• [GOAL OF THE EXERCISE]:
Count how many lines below include the string "brown". Only that number should appear in the reply.

• [DATASET ENTRIES]:
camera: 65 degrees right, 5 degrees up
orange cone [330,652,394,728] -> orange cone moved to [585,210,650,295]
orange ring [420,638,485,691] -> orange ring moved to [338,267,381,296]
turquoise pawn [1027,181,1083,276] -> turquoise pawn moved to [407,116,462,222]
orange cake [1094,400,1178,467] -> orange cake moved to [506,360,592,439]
==
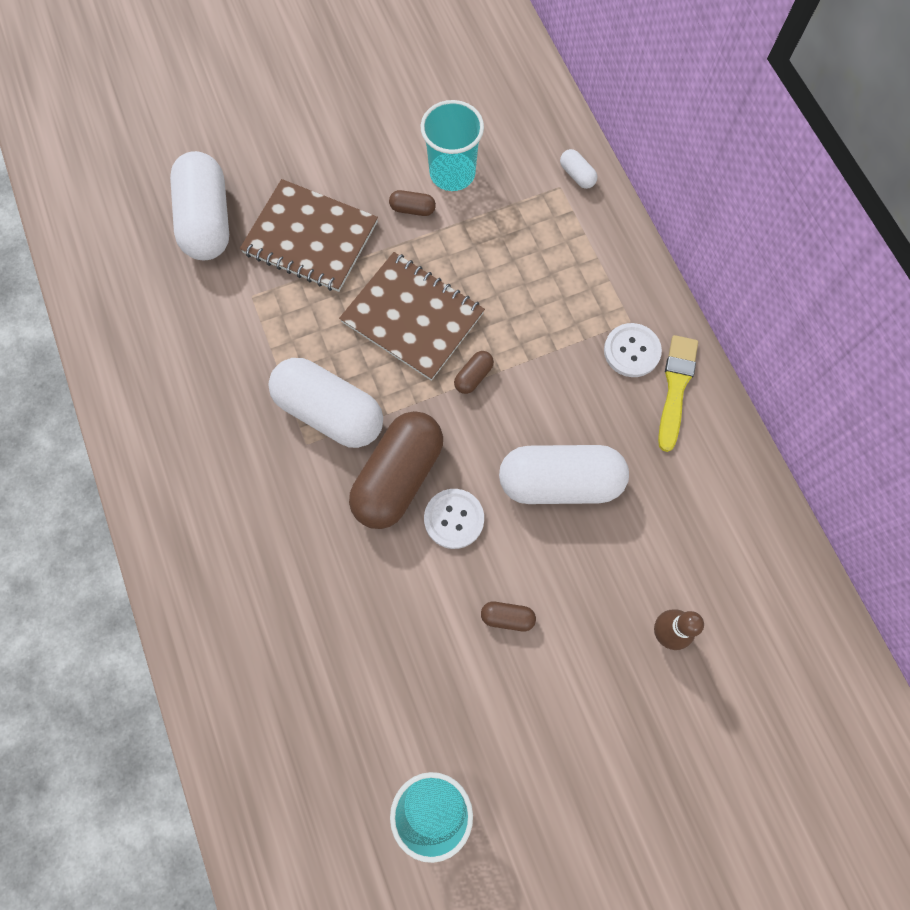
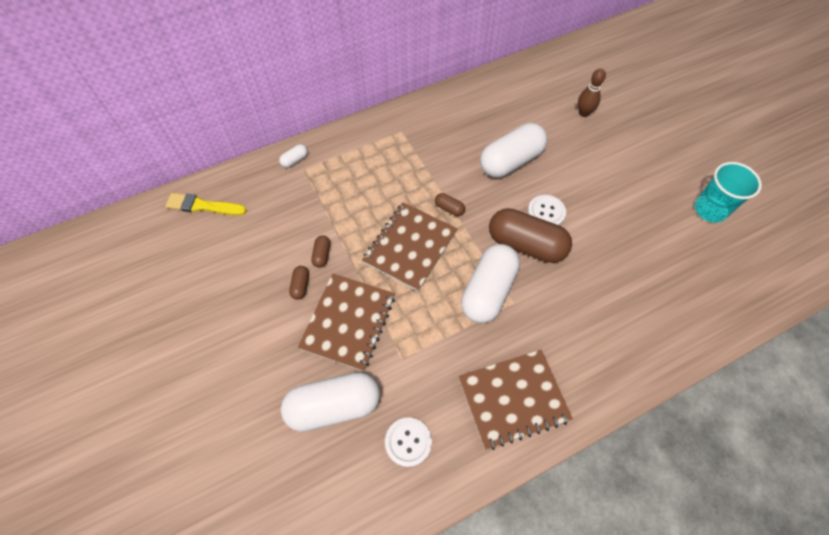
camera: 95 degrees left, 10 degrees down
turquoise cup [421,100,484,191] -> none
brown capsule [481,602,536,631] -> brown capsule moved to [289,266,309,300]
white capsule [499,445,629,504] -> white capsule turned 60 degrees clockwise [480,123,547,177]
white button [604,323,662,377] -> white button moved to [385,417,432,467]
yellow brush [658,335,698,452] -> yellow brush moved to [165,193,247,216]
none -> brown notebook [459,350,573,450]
* * *
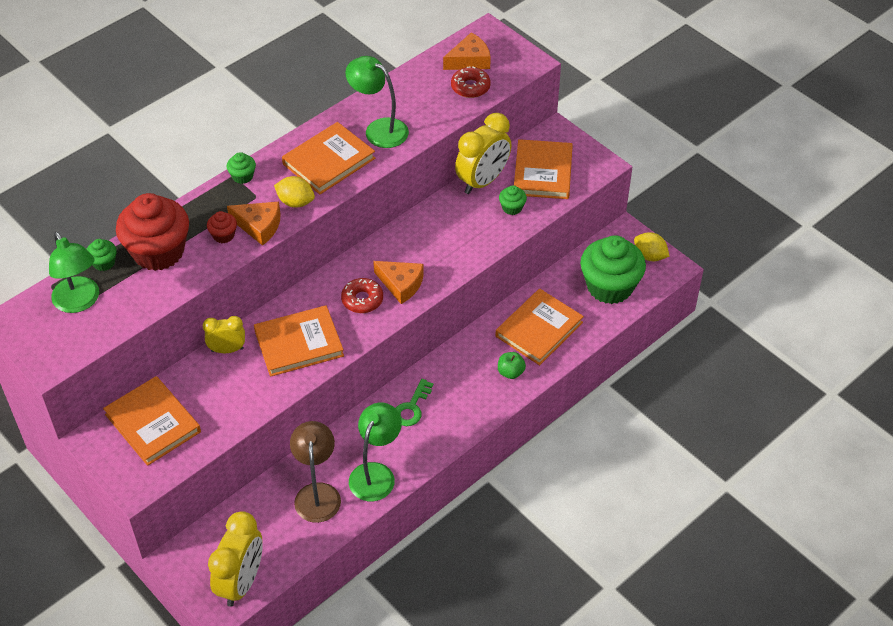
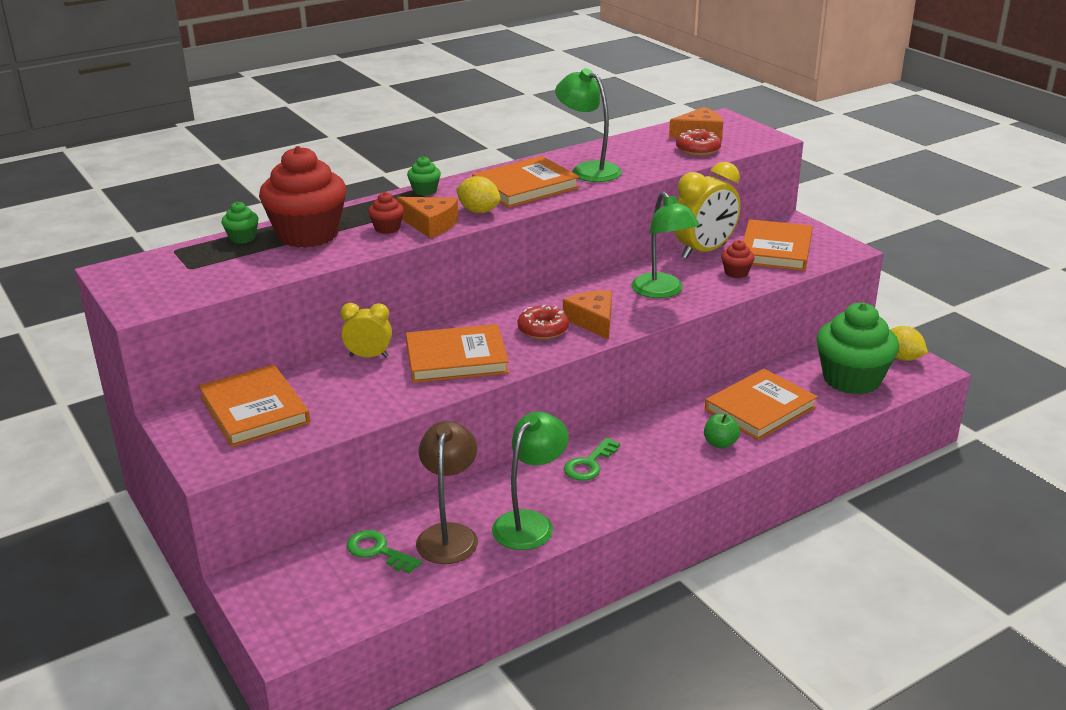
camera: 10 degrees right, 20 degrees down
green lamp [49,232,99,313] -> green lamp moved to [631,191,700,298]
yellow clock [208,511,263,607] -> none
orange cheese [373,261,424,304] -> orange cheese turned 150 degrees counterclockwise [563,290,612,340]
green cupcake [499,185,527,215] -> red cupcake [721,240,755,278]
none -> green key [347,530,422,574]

• [EXERCISE ANSWER]:
2